_WHAT TO WORK ON_: Go through the data below and copy each line where the word "blue" occurs.

■ ■ ■ ■ ■ ■ ■

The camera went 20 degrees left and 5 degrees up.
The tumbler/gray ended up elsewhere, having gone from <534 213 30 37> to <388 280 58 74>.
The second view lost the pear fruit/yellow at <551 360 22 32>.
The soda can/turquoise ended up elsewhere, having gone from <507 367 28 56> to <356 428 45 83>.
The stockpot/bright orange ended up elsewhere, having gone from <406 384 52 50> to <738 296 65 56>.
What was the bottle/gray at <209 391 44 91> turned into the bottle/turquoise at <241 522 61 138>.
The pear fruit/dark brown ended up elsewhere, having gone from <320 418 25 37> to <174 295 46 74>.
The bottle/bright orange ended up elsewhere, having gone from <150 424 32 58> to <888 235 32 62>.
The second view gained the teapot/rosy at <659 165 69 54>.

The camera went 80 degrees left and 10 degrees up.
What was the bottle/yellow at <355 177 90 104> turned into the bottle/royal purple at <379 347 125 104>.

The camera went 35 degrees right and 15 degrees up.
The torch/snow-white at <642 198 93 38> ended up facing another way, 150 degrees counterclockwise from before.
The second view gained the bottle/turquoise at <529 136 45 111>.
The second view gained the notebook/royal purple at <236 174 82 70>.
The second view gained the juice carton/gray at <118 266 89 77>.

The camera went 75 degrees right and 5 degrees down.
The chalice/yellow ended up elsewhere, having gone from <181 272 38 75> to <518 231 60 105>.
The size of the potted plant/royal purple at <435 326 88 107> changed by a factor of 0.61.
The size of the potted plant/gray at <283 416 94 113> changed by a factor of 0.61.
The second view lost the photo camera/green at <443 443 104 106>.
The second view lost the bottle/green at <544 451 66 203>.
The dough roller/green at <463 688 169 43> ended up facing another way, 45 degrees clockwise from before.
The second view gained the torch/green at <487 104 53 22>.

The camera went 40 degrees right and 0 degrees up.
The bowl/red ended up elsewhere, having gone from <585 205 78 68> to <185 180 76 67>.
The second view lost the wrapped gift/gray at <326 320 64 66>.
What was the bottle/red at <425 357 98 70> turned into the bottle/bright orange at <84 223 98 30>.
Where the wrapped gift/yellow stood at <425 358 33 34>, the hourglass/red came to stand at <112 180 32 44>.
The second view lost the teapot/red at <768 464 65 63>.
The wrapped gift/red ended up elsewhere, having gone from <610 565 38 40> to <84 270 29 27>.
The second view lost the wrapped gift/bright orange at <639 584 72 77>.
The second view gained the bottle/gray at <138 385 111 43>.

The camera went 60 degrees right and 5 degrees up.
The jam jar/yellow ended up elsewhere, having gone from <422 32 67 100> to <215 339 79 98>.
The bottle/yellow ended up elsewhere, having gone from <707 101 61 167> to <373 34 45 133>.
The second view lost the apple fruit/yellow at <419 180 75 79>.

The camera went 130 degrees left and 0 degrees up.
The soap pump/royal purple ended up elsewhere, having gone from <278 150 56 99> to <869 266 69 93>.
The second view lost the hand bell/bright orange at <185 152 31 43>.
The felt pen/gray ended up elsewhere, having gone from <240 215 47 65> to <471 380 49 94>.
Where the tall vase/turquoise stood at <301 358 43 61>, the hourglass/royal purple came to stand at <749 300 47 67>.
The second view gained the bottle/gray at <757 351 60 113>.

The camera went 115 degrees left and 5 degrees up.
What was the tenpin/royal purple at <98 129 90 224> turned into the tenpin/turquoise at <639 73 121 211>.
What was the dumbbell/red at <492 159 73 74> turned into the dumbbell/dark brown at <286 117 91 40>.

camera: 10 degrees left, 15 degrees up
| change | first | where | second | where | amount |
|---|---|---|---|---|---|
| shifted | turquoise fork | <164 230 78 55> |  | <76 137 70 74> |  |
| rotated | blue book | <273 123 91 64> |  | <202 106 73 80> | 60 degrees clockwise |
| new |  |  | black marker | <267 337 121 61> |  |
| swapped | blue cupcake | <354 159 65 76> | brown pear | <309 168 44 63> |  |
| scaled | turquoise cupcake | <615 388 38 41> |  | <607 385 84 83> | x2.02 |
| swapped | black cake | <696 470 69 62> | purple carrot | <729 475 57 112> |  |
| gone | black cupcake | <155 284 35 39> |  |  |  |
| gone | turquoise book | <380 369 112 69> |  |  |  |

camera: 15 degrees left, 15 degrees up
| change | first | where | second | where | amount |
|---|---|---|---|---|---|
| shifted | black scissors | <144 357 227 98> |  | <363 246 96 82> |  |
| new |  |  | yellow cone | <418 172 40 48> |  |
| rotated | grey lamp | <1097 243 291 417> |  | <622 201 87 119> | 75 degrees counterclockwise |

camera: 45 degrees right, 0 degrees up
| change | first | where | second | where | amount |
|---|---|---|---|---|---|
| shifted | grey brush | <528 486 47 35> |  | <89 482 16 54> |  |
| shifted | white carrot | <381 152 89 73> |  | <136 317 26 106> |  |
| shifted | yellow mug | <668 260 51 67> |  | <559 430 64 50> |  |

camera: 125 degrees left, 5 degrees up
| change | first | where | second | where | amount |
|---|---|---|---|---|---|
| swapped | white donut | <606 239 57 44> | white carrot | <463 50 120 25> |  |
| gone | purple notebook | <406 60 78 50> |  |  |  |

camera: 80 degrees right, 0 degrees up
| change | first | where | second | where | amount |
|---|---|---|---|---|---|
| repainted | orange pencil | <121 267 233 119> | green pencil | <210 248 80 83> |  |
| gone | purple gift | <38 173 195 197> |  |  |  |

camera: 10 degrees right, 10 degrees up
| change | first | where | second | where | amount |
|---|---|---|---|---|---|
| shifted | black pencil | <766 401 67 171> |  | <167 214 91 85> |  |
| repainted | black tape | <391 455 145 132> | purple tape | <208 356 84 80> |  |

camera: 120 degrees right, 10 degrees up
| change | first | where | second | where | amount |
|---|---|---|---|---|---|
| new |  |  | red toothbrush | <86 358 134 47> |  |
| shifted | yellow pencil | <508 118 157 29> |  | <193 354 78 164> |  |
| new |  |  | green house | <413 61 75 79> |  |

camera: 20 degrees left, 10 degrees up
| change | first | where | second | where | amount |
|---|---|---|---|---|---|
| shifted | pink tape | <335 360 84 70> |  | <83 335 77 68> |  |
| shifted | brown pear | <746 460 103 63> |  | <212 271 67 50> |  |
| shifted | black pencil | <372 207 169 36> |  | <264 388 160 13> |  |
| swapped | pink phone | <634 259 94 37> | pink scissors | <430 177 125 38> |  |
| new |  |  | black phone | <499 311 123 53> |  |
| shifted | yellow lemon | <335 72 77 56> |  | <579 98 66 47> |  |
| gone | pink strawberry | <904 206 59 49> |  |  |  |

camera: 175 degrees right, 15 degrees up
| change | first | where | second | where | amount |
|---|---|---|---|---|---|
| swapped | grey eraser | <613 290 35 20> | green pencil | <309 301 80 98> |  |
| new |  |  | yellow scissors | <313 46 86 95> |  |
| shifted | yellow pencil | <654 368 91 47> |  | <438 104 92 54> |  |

■ ■ ■ ■ ■ ■ ■

_EXERCISE RESPONSE_:
| rotated | blue book | <273 123 91 64> |  | <202 106 73 80> | 60 degrees clockwise |
| swapped | blue cupcake | <354 159 65 76> | brown pear | <309 168 44 63> |  |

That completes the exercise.